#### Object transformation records
--

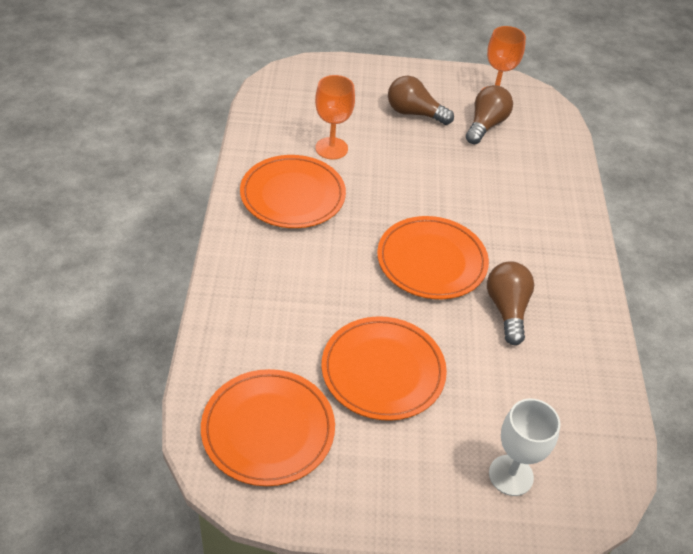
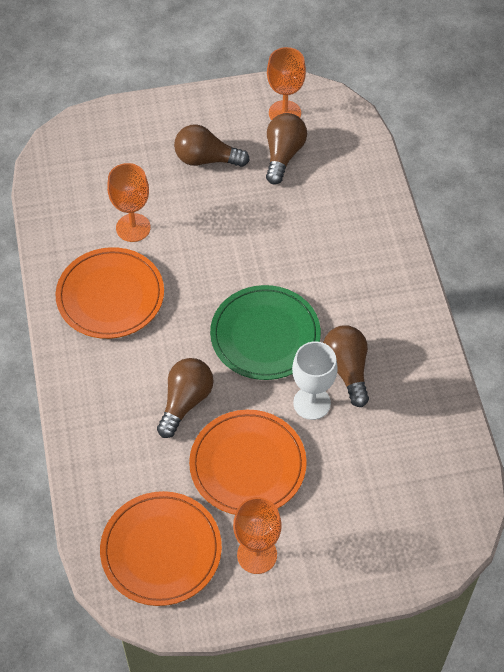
camera: 10 degrees left, 10 degrees up
orange plate [377,216,489,299] -> green plate [210,285,321,380]
white goblet [489,399,560,496] -> white goblet moved to [292,341,338,420]
none -> brown light bulb [157,358,214,438]
none -> orange goblet [233,497,282,574]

--

#### Problem
Using the records, find the number of lines in which the string "none" occurs. Reply with that number alone.

#### Your solution
2